Exercise aim - Only the lines from the one containing "brown 1x1 brick [302,22,331,60]" to the end of the records belong in the copy. Reproduce them word for word and drop the pictures.

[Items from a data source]
-- Opening Marker --
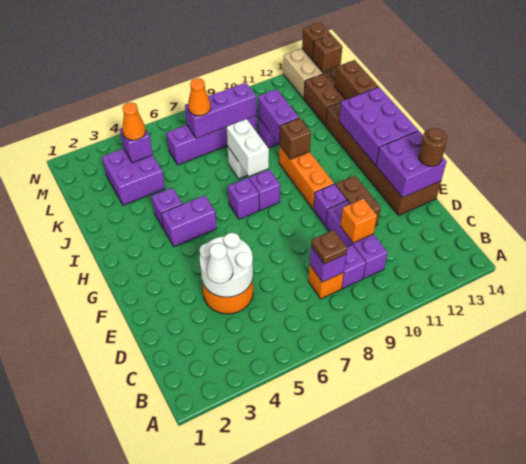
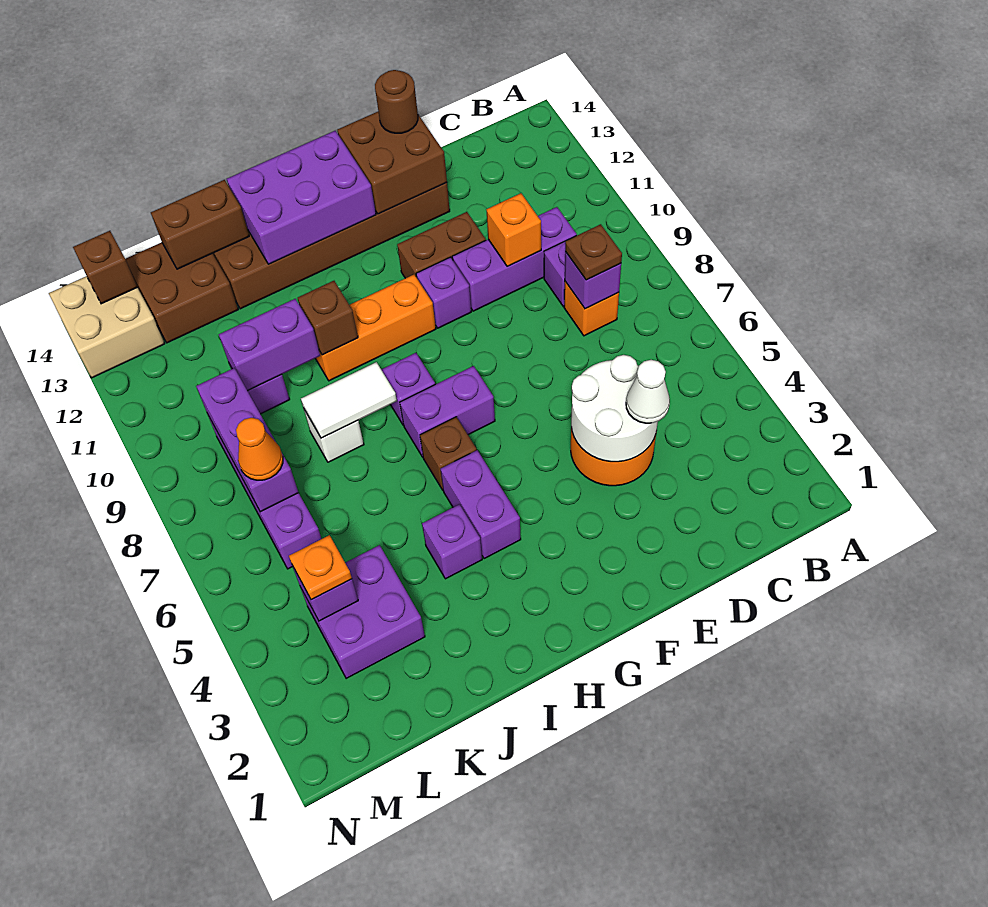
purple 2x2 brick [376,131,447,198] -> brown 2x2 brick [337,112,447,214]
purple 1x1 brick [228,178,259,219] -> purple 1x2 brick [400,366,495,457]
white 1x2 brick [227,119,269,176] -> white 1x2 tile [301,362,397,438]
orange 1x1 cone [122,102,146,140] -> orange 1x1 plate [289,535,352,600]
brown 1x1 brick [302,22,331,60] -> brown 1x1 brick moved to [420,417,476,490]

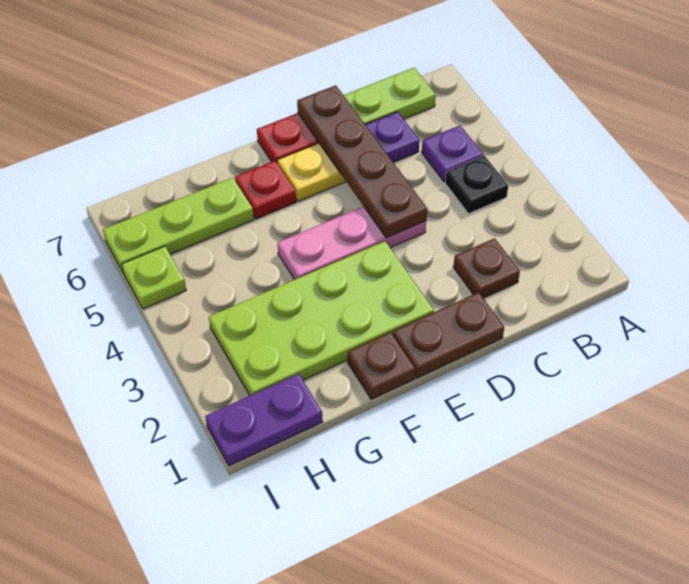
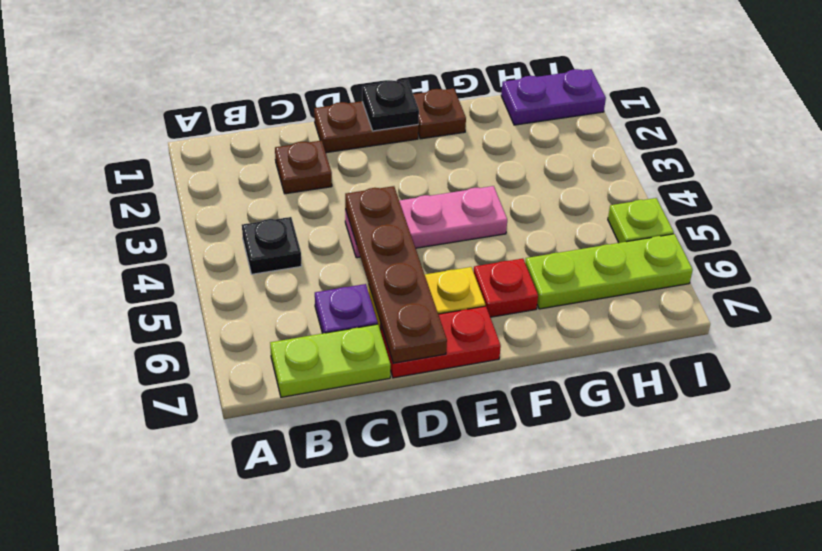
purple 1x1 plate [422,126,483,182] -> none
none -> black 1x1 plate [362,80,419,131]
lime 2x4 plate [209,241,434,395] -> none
-- Closing Marker --
Answer to this exercise -
brown 1x1 brick [302,22,331,60] -> brown 1x1 brick moved to [420,417,476,490]

purple 1x1 plate [422,126,483,182] -> none
none -> black 1x1 plate [362,80,419,131]
lime 2x4 plate [209,241,434,395] -> none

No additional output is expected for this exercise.